PROBLEM TO WORK ON -
Set down exactly the lines in the records below that run from the line with "(313, 322) = (536, 377): turquoise" to the line with "(506, 379) = (665, 249): pink", inclusive, and nothing more.
========================================================================
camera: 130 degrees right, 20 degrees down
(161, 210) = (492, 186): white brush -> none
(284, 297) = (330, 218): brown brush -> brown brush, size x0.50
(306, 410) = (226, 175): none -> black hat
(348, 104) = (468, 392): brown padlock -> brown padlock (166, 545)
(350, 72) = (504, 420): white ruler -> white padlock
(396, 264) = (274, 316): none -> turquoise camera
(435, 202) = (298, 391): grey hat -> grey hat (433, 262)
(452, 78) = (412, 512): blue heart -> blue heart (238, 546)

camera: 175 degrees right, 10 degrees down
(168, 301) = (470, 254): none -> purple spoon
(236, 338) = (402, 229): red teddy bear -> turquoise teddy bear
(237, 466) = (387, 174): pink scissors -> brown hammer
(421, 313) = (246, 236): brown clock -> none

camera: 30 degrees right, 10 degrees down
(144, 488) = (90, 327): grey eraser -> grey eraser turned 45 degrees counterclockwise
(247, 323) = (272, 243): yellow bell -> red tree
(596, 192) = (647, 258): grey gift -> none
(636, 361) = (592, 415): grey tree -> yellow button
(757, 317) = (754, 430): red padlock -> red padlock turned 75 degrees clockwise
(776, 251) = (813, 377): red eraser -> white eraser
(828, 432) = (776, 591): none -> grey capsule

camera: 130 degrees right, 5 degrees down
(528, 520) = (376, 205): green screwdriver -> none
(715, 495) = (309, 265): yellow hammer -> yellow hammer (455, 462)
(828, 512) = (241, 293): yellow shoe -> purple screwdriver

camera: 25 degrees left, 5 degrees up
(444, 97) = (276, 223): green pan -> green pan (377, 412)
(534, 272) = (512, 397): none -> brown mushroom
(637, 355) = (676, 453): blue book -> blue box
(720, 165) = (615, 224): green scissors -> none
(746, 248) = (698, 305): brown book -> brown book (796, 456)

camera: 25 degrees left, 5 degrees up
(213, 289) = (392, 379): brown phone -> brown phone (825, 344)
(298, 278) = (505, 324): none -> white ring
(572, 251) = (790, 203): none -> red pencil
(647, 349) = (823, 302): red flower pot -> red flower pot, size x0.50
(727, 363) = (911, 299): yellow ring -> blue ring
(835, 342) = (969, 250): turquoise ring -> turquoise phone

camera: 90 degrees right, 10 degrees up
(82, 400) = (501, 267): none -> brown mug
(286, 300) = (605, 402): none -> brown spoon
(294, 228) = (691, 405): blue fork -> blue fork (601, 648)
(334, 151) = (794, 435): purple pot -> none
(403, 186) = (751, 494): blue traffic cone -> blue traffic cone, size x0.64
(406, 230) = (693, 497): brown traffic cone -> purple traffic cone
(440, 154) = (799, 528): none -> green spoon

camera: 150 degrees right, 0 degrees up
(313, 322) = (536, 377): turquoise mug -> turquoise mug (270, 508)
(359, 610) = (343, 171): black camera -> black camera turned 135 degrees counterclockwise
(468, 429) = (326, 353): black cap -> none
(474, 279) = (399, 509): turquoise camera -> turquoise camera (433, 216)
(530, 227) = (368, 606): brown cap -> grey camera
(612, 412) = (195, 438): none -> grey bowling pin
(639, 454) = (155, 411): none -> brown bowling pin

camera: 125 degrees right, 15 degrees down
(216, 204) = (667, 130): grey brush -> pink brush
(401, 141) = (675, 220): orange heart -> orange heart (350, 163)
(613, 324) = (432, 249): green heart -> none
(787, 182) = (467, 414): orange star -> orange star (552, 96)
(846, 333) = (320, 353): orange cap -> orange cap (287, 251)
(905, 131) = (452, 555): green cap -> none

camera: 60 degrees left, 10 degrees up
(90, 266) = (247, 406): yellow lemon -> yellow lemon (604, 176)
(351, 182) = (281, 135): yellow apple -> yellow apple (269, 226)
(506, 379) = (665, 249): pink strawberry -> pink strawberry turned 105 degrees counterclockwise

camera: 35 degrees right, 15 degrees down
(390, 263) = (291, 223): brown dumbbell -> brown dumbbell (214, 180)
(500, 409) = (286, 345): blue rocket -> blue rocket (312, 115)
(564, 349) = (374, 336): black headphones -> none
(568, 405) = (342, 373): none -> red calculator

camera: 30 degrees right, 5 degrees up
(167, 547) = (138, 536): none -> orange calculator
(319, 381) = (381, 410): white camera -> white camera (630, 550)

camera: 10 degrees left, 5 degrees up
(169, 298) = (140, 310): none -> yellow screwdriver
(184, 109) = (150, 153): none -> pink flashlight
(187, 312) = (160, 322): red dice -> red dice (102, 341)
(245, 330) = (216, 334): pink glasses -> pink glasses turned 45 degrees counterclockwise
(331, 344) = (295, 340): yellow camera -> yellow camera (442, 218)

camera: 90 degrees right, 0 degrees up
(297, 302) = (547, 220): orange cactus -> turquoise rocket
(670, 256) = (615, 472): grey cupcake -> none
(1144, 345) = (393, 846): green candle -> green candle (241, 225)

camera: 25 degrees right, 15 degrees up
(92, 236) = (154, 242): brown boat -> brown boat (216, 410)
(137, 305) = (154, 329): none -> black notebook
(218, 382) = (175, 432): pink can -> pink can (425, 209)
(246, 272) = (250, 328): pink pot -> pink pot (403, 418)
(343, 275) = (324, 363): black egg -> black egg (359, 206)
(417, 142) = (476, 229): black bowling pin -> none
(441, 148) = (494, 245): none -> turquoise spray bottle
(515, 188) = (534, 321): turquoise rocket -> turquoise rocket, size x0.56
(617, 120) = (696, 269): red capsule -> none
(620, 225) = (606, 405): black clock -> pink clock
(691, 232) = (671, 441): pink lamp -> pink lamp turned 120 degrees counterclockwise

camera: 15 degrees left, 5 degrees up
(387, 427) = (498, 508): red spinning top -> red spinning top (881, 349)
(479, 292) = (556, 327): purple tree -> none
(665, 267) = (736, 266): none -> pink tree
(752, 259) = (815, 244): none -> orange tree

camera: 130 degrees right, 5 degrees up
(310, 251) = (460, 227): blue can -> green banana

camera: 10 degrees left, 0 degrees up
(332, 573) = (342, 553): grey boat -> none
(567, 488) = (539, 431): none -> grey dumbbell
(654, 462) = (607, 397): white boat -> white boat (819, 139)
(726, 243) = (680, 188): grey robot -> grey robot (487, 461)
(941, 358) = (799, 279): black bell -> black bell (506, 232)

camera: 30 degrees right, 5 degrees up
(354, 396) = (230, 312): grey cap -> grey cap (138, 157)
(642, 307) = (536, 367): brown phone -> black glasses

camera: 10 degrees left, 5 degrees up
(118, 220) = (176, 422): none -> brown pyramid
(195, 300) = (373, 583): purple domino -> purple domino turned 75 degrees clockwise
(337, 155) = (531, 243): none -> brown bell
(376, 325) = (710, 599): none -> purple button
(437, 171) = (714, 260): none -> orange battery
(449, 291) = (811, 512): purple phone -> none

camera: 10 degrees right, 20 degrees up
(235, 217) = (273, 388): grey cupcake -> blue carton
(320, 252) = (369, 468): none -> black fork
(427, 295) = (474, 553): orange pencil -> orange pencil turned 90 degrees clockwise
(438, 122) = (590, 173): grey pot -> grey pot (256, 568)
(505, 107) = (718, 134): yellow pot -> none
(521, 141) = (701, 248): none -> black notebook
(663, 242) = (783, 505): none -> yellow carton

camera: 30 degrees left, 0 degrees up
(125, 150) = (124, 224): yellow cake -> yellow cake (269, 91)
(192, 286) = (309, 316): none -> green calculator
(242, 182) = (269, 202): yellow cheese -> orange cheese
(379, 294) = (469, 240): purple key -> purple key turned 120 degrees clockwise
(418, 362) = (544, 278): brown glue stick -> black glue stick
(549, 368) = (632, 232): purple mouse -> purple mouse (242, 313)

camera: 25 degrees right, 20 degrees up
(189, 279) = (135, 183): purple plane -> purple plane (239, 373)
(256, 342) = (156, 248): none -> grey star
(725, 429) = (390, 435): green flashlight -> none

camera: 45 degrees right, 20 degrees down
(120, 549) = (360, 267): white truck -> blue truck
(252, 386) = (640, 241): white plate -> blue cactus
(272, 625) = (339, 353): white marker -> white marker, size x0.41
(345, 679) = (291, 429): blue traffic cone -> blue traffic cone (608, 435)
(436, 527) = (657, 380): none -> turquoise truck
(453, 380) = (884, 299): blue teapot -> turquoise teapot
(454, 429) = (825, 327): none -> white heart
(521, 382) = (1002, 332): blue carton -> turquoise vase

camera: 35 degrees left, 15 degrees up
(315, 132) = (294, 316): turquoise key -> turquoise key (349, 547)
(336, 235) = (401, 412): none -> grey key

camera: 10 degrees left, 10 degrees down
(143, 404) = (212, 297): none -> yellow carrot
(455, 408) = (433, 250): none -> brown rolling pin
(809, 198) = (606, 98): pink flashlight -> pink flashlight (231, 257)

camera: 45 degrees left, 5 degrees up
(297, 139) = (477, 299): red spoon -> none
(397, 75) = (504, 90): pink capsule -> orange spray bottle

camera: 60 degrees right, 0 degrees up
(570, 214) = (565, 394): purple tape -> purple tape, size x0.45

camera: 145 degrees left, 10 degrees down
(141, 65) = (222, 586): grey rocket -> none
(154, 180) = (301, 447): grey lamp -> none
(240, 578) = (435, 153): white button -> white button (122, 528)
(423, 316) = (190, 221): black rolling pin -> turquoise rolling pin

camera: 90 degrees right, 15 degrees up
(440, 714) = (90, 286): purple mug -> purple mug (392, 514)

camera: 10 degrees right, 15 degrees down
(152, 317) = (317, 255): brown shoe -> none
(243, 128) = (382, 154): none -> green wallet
========================================================================
ANSWER TO THIS PROBLEM -
(313, 322) = (536, 377): turquoise mug -> turquoise mug (270, 508)
(359, 610) = (343, 171): black camera -> black camera turned 135 degrees counterclockwise
(468, 429) = (326, 353): black cap -> none
(474, 279) = (399, 509): turquoise camera -> turquoise camera (433, 216)
(530, 227) = (368, 606): brown cap -> grey camera
(612, 412) = (195, 438): none -> grey bowling pin
(639, 454) = (155, 411): none -> brown bowling pin

camera: 125 degrees right, 15 degrees down
(216, 204) = (667, 130): grey brush -> pink brush
(401, 141) = (675, 220): orange heart -> orange heart (350, 163)
(613, 324) = (432, 249): green heart -> none
(787, 182) = (467, 414): orange star -> orange star (552, 96)
(846, 333) = (320, 353): orange cap -> orange cap (287, 251)
(905, 131) = (452, 555): green cap -> none

camera: 60 degrees left, 10 degrees up
(90, 266) = (247, 406): yellow lemon -> yellow lemon (604, 176)
(351, 182) = (281, 135): yellow apple -> yellow apple (269, 226)
(506, 379) = (665, 249): pink strawberry -> pink strawberry turned 105 degrees counterclockwise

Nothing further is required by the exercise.